*EXERCISE GOAL*
Transcribe exactly the lines below that begin at the line with "SD pin MOSI: D13 -> TX0" and stop after the line with "SONAR3 pin ECHO: D4 -> D34", leaving out every picture.

--- START ---

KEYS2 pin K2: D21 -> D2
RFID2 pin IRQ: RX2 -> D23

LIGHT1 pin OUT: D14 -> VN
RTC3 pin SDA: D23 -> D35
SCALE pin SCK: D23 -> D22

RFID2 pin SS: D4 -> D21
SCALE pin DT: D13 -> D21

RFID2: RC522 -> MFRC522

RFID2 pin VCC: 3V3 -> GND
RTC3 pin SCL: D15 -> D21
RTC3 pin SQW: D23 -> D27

--- END ---
--- START ---

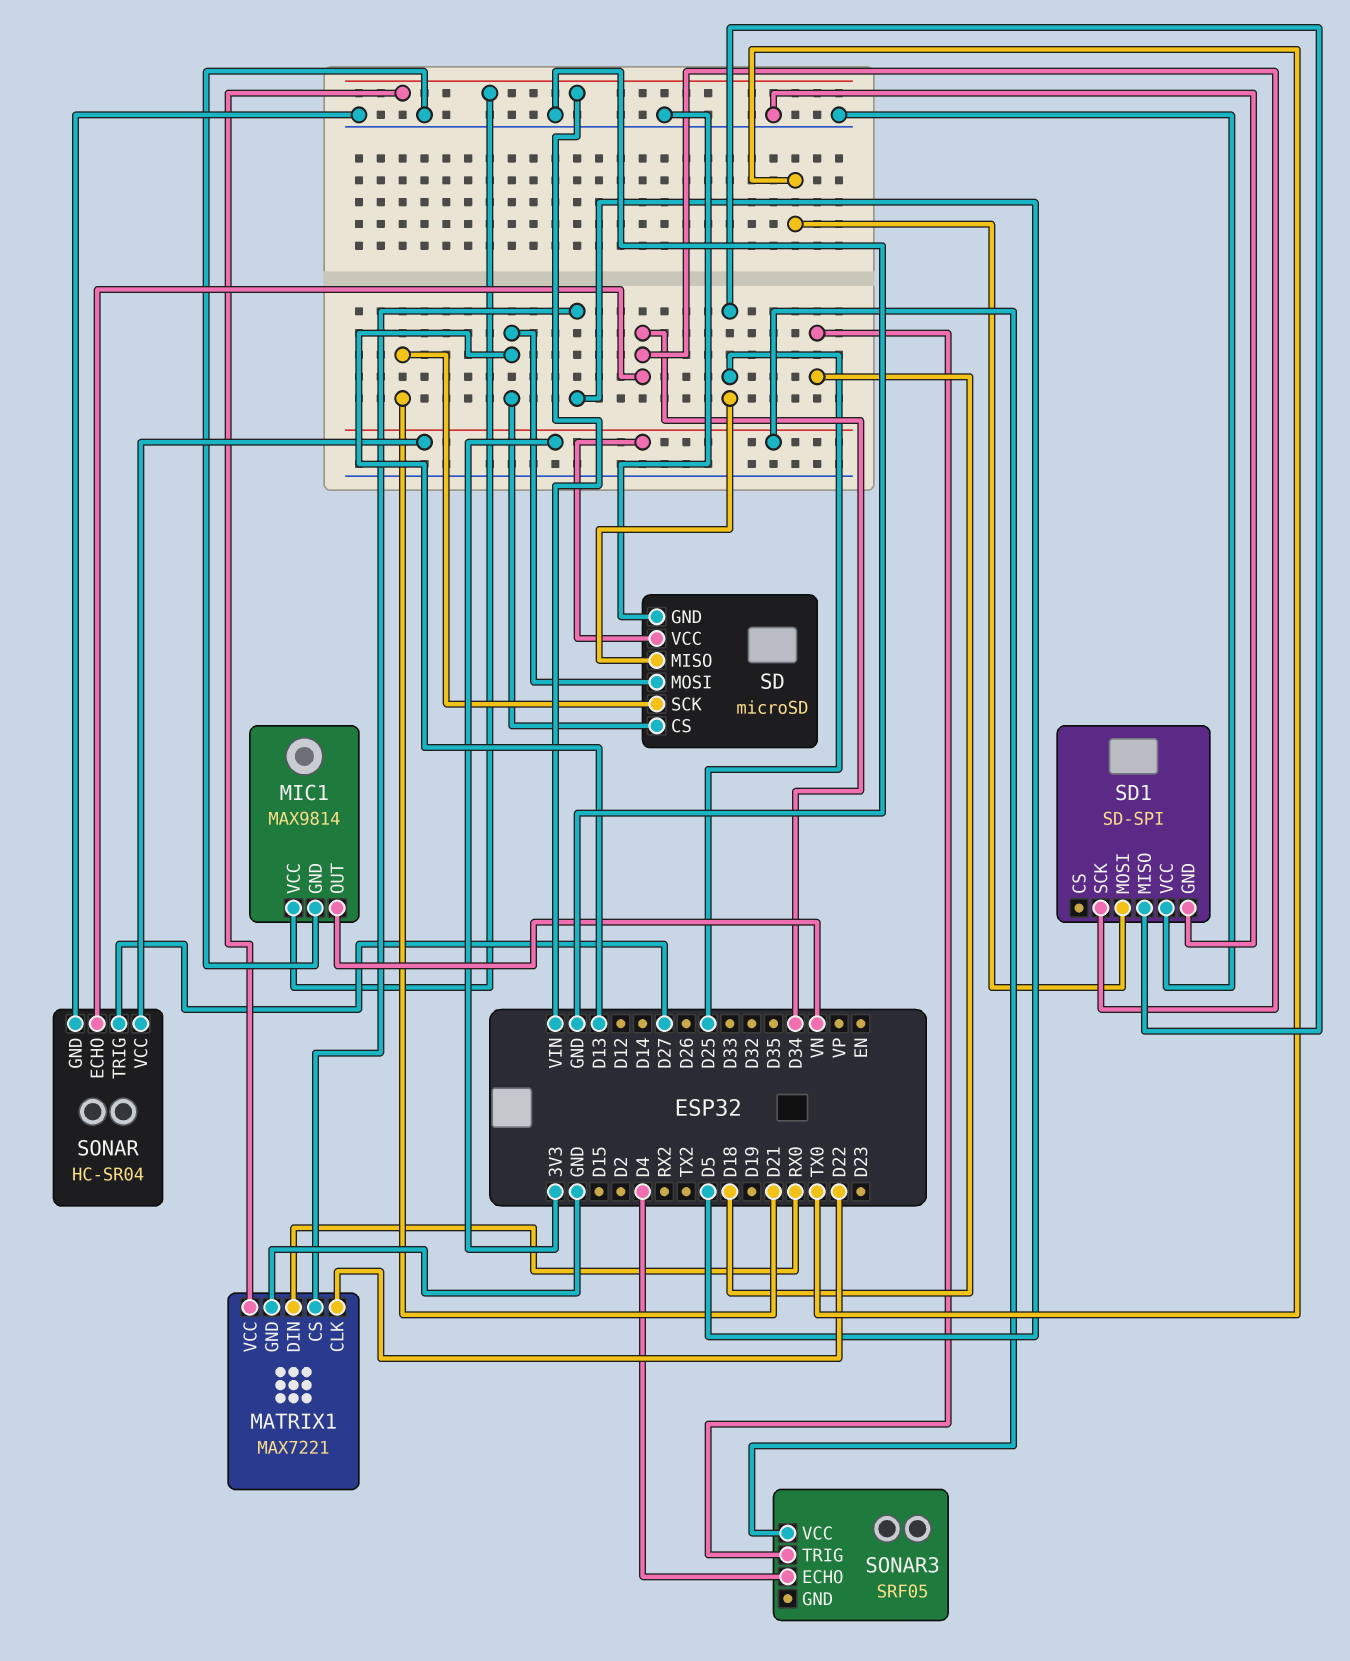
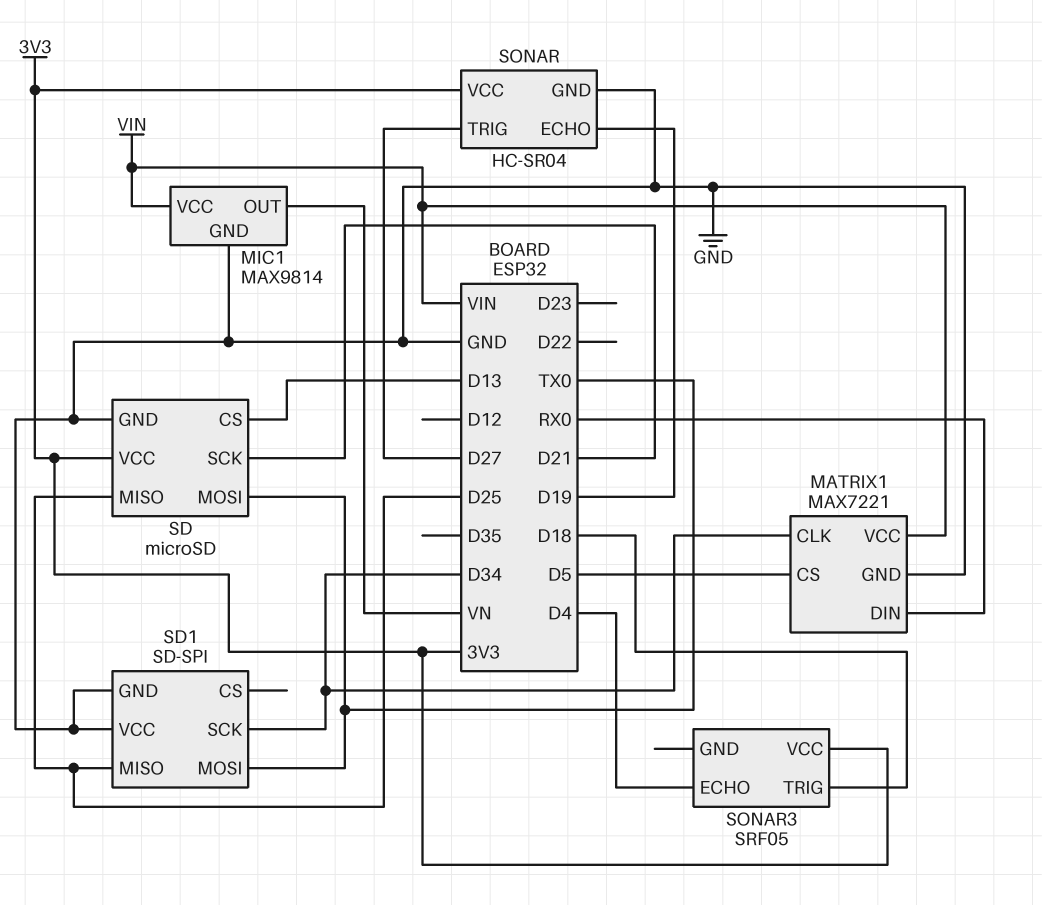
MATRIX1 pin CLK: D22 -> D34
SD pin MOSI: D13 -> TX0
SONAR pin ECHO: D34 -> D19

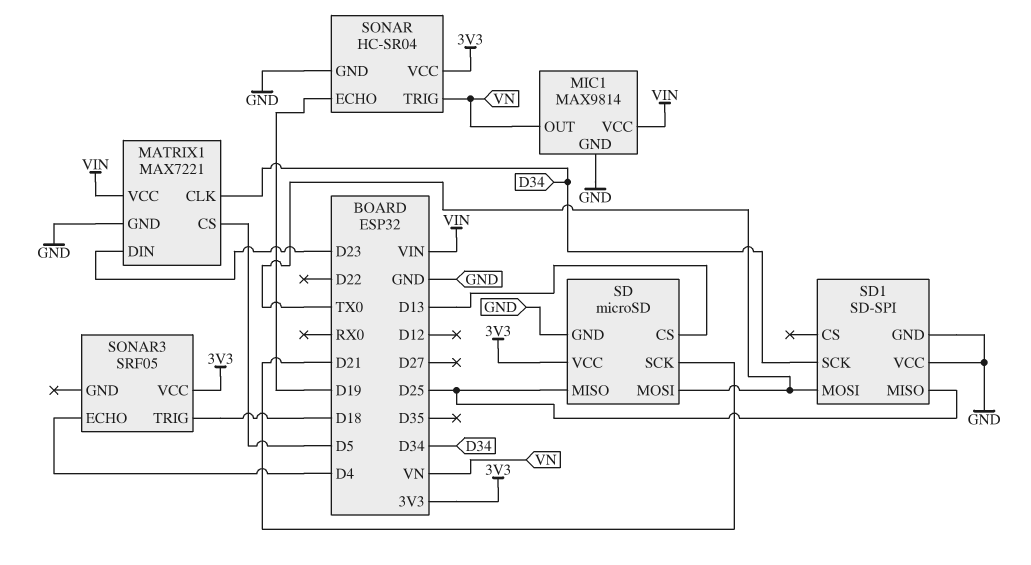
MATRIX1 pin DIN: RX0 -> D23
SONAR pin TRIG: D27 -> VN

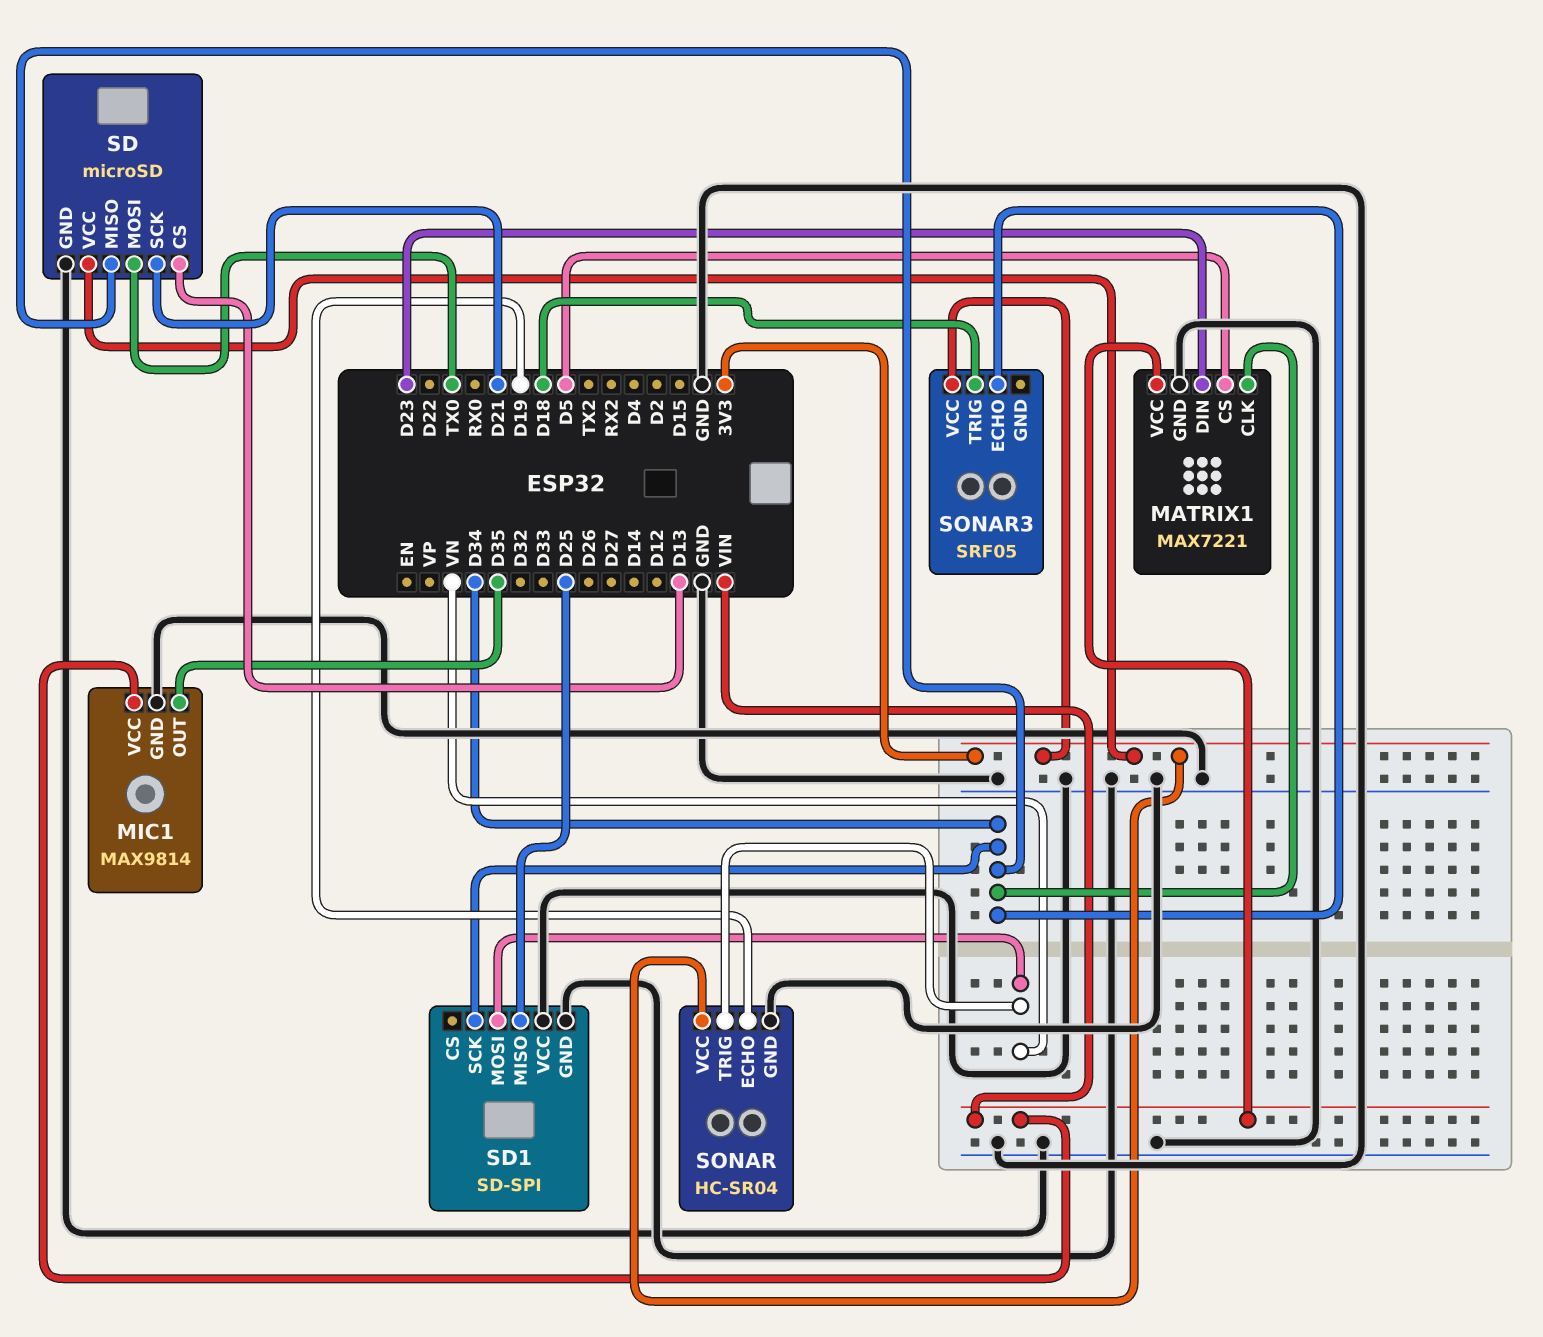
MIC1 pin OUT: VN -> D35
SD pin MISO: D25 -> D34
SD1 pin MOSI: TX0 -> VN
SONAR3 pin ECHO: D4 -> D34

--- END ---

*WRITTEN ANSWER*
SD pin MOSI: D13 -> TX0
SONAR pin ECHO: D34 -> D19

MATRIX1 pin DIN: RX0 -> D23
SONAR pin TRIG: D27 -> VN

MIC1 pin OUT: VN -> D35
SD pin MISO: D25 -> D34
SD1 pin MOSI: TX0 -> VN
SONAR3 pin ECHO: D4 -> D34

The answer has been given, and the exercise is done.